(Stored data)
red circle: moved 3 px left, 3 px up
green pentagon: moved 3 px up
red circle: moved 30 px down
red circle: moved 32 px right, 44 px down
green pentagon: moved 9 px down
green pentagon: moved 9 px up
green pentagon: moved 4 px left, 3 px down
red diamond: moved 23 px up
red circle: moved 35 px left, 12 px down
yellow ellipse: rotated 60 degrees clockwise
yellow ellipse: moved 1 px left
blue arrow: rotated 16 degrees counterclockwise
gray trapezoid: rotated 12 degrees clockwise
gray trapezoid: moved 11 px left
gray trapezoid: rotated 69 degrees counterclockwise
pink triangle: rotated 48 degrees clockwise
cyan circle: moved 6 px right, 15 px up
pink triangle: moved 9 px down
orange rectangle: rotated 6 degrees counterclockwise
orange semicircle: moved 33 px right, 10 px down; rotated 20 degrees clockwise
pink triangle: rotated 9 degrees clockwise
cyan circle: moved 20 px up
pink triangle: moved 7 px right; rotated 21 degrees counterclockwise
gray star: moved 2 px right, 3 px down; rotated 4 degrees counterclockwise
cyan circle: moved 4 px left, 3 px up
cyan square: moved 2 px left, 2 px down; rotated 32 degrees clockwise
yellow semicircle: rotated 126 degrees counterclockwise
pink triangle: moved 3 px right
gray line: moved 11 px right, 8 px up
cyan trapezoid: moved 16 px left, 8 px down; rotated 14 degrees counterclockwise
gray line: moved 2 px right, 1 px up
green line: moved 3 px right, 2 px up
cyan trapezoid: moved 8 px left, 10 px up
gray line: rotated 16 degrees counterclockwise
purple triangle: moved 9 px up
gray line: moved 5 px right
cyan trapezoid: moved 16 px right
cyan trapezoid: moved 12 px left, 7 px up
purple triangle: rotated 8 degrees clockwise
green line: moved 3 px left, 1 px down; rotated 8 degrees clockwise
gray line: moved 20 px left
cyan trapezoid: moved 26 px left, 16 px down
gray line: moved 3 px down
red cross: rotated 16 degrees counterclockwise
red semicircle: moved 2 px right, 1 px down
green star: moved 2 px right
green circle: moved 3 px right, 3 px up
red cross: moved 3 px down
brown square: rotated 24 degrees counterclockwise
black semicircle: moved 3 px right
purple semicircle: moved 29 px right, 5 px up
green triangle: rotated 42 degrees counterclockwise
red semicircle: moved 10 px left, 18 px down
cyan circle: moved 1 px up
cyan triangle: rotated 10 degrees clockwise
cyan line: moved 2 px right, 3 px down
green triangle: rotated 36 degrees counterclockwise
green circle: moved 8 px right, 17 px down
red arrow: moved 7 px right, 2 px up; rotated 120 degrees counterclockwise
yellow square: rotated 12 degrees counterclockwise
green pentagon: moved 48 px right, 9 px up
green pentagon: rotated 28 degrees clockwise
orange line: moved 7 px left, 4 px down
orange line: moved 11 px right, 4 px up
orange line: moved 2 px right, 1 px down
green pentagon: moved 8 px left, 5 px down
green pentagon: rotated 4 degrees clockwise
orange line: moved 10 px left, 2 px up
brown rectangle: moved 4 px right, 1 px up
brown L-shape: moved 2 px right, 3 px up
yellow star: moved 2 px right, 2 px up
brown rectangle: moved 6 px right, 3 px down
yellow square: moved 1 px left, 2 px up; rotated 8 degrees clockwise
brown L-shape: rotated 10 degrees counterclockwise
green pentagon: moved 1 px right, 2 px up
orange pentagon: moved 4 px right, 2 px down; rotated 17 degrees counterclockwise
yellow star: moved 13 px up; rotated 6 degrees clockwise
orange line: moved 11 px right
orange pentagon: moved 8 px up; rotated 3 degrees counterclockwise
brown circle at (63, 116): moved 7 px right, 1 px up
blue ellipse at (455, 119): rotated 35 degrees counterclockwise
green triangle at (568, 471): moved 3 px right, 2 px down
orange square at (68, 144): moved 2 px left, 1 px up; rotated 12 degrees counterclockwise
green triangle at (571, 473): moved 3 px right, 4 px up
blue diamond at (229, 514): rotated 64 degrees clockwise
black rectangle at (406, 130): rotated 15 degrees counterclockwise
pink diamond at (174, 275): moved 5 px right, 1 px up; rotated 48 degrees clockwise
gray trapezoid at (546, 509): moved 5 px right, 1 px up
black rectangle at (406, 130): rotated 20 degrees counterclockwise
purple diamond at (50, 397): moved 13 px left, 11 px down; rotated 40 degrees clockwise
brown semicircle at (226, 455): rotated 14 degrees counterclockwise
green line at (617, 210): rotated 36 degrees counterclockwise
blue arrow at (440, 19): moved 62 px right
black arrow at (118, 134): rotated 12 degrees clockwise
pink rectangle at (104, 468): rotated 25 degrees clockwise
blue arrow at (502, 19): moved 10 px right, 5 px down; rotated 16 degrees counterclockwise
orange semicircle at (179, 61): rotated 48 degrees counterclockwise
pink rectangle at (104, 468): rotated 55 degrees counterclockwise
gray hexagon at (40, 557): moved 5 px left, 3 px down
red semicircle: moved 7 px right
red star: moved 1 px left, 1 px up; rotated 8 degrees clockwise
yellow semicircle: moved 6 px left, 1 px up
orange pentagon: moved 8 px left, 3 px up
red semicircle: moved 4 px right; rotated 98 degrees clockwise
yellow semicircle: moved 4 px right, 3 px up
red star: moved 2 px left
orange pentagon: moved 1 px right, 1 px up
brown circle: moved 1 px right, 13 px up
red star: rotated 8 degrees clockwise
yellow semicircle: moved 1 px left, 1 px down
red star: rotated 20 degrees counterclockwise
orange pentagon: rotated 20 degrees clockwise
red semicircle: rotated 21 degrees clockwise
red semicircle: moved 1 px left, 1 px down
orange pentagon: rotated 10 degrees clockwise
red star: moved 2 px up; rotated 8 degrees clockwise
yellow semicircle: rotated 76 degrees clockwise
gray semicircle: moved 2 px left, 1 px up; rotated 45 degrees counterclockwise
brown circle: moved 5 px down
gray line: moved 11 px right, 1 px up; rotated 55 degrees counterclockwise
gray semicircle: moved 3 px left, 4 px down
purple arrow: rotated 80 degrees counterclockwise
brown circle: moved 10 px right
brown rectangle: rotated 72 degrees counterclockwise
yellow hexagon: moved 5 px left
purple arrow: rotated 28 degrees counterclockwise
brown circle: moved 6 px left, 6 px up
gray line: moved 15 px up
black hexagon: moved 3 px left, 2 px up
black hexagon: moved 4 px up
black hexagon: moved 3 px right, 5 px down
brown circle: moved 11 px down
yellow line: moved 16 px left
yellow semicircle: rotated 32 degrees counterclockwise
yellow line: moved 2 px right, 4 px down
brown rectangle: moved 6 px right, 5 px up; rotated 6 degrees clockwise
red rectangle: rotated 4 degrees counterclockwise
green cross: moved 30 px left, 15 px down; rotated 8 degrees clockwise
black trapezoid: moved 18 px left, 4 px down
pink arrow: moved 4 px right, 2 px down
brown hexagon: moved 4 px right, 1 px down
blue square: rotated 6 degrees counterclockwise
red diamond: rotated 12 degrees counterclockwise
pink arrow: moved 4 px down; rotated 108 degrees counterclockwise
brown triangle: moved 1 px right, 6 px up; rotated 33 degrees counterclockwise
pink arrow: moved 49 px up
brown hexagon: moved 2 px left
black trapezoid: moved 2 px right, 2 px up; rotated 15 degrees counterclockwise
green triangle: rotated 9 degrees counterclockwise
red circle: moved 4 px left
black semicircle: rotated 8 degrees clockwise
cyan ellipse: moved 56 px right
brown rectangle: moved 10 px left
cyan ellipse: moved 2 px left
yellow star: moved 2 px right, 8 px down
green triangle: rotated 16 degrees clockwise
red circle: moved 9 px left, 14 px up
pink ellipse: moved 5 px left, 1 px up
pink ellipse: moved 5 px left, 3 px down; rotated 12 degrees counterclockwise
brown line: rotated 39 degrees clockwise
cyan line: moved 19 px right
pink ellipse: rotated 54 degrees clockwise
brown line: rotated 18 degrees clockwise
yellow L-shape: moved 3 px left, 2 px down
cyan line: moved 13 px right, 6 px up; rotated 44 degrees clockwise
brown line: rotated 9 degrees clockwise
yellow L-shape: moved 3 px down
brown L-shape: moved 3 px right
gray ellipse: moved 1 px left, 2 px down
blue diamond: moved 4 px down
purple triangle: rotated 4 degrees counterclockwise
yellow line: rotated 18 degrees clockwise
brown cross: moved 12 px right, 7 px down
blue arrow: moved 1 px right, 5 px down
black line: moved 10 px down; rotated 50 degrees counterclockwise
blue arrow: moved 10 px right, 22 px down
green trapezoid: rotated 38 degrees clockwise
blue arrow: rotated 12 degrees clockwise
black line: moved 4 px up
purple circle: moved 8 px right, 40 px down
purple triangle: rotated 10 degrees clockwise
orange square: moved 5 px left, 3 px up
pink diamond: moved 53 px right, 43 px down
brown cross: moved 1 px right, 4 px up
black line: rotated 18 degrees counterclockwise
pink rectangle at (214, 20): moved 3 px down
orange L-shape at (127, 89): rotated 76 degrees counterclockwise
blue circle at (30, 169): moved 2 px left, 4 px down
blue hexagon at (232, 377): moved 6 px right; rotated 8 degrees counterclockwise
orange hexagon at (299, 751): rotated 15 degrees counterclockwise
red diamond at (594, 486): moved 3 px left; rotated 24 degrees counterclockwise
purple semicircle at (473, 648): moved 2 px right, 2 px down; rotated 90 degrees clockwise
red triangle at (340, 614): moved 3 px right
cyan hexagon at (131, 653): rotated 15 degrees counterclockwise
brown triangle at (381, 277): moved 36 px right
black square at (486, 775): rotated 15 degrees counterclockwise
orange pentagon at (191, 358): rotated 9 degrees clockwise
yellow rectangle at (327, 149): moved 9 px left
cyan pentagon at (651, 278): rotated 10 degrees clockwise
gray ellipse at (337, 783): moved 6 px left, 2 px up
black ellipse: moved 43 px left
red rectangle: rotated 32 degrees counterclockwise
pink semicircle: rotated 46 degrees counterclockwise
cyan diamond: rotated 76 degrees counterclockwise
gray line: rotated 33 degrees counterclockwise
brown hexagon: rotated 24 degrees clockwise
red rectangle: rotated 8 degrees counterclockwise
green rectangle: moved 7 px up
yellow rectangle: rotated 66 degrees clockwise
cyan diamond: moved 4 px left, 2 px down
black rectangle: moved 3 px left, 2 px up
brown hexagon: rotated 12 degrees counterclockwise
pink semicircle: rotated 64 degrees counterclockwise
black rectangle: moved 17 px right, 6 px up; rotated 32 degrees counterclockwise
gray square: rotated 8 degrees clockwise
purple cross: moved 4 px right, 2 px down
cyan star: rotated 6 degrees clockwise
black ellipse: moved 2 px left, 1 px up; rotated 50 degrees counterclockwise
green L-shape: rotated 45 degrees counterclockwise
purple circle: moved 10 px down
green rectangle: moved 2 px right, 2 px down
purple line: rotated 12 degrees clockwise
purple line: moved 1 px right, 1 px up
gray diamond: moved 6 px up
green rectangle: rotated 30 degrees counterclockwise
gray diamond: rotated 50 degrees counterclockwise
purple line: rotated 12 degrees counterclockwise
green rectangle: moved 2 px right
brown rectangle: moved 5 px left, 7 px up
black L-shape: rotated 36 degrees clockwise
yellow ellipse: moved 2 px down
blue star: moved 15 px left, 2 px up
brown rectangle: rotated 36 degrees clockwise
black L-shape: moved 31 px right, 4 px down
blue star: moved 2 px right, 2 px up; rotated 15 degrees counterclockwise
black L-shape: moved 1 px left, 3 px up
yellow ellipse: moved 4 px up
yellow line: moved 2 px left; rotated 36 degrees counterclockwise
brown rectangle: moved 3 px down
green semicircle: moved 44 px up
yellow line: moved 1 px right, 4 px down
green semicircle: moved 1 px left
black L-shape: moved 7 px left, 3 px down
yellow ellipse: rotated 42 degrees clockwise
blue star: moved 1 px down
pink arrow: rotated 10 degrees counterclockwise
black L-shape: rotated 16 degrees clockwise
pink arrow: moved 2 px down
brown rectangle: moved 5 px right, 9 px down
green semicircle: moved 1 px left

• **What you should do**: Copy the data from its beginning through the line containing "red circle: moved 35 px left, 12 px down", inclusive, swapping "pentagon" for "hexagon" and keeping everything else the same.

• **Solution**:
red circle: moved 3 px left, 3 px up
green hexagon: moved 3 px up
red circle: moved 30 px down
red circle: moved 32 px right, 44 px down
green hexagon: moved 9 px down
green hexagon: moved 9 px up
green hexagon: moved 4 px left, 3 px down
red diamond: moved 23 px up
red circle: moved 35 px left, 12 px down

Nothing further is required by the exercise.